Your objective:
Can you put the stretch of entries from the start through the line containing "Question: Is brown" into a numbered list, leaving out blank lines and including nothing past that line?

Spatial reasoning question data
:::::
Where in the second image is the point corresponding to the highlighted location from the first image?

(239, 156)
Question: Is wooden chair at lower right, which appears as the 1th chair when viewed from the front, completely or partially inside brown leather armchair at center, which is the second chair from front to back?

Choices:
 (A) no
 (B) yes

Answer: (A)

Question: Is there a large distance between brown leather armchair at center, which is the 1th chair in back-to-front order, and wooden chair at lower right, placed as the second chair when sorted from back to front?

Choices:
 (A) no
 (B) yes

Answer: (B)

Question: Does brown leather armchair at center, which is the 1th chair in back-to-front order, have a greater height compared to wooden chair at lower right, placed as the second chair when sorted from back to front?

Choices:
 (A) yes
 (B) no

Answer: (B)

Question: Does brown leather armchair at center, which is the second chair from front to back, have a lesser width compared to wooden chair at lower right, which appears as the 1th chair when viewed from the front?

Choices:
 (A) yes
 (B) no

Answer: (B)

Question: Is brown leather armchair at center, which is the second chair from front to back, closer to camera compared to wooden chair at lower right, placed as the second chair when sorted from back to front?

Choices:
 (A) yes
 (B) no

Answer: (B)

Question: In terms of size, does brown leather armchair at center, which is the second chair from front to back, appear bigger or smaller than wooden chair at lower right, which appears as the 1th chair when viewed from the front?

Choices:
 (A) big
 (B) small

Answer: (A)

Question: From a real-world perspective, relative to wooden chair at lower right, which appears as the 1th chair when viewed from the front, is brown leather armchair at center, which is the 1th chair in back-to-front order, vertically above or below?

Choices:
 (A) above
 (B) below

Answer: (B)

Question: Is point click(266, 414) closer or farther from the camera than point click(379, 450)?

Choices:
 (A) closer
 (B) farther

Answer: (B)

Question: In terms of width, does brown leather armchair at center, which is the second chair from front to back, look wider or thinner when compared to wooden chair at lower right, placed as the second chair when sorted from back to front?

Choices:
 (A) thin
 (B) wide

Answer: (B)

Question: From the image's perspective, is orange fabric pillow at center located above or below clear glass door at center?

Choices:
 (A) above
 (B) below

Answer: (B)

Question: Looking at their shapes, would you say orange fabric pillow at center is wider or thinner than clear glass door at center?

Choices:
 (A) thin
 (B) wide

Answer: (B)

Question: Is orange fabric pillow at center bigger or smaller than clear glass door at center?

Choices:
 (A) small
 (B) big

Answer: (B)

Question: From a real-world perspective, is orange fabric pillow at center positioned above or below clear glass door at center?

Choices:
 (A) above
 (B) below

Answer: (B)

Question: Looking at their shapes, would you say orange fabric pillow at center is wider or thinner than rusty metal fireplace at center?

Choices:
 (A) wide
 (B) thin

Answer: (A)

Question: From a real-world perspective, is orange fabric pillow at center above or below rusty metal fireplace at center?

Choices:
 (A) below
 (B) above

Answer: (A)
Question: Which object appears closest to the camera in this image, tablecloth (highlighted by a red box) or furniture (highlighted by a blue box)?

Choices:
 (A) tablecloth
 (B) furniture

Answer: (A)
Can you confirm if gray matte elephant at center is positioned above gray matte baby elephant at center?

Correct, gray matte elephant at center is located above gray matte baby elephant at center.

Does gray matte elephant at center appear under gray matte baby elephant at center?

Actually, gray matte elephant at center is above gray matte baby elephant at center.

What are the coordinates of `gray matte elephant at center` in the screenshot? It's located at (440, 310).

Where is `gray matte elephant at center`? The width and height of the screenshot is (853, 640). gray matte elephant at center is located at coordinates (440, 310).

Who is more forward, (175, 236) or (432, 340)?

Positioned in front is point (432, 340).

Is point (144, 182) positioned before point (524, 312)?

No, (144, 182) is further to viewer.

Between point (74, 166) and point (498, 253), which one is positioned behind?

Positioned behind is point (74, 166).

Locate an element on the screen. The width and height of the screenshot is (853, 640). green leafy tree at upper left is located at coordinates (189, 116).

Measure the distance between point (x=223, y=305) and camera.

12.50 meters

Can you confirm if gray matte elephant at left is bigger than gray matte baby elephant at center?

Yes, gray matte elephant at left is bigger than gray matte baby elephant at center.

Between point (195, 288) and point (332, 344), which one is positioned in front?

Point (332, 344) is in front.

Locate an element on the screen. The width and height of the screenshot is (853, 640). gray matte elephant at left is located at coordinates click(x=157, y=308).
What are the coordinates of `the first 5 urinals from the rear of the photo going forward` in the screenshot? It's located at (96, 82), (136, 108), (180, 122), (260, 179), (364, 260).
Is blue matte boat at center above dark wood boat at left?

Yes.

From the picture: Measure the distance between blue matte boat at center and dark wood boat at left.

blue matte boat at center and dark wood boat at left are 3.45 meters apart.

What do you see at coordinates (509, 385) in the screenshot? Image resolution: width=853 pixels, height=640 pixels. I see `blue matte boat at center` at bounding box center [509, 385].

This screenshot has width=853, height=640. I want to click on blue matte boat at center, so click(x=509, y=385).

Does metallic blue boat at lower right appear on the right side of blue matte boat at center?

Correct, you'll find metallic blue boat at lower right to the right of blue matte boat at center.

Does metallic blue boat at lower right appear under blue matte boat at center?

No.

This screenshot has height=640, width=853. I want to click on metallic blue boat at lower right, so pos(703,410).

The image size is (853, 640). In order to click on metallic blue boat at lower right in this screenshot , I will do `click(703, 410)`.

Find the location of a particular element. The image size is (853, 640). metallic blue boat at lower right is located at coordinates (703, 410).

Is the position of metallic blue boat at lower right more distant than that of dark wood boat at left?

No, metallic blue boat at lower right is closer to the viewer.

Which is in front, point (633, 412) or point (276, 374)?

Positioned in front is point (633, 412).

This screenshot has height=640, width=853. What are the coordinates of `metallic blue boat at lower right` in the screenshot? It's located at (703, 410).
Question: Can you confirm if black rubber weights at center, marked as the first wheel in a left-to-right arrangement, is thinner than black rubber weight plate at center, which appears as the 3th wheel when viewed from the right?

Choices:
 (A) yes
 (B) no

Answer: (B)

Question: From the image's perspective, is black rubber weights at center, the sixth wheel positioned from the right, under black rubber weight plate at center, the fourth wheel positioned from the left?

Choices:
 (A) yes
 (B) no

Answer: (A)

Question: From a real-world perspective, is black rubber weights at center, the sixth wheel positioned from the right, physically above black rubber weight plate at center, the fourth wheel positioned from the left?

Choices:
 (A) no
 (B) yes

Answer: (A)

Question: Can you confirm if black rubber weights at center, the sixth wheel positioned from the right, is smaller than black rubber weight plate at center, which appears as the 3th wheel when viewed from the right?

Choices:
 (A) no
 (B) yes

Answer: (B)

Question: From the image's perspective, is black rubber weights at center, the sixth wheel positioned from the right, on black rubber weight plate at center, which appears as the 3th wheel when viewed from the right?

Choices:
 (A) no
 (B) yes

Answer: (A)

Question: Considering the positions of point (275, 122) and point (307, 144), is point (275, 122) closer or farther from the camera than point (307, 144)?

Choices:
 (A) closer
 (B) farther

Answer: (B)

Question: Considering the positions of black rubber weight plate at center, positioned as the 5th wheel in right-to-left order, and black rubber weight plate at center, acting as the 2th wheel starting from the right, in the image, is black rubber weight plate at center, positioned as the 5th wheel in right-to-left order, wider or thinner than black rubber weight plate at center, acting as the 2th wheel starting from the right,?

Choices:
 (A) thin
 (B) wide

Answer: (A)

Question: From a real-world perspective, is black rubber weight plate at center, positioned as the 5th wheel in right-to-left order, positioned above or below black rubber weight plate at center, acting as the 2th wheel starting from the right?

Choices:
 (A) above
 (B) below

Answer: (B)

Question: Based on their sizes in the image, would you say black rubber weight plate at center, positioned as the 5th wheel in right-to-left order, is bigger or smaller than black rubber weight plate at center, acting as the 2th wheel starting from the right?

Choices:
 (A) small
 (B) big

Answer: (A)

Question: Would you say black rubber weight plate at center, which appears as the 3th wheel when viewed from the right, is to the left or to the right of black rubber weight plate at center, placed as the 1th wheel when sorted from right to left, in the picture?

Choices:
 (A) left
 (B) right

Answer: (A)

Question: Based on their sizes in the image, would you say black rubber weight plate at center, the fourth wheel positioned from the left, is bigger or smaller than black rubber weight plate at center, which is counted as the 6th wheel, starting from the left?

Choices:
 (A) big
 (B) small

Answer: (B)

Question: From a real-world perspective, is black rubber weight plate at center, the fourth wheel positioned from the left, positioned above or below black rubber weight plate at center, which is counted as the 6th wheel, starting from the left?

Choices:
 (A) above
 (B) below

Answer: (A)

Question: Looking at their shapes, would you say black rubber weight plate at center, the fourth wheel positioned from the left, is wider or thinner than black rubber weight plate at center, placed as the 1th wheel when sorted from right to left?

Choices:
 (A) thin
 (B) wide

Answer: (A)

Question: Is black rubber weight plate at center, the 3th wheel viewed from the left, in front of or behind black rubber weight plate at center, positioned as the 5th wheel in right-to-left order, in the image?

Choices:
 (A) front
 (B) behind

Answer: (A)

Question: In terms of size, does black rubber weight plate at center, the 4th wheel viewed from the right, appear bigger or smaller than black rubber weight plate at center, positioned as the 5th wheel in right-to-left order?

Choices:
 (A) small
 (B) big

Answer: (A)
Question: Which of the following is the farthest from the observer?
:::::
Solution to this task:
1. Where in the second image is the point corresponding to the highlighted location from the first image?
2. (239, 156)
3. Question: Is wooden chair at lower right, which appears as the 1th chair when viewed from the front, completely or partially inside brown leather armchair at center, which is the second chair from front to back?
4. Choices:
5.  (A) no
6.  (B) yes
7. Answer: (A)
8. Question: Is there a large distance between brown leather armchair at center, which is the 1th chair in back-to-front order, and wooden chair at lower right, placed as the second chair when sorted from back to front?
9. Choices:
10.  (A) no
11.  (B) yes
12. Answer: (B)
13. Question: Does brown leather armchair at center, which is the 1th chair in back-to-front order, have a greater height compared to wooden chair at lower right, placed as the second chair when sorted from back to front?
14. Choices:
15.  (A) yes
16.  (B) no
17. Answer: (B)
18. Question: Does brown leather armchair at center, which is the second chair from front to back, have a lesser width compared to wooden chair at lower right, which appears as the 1th chair when viewed from the front?
19. Choices:
20.  (A) yes
21.  (B) no
22. Answer: (B)
23. Question: Is brown leather armchair at center, which is the second chair from front to back, closer to camera compared to wooden chair at lower right, placed as the second chair when sorted from back to front?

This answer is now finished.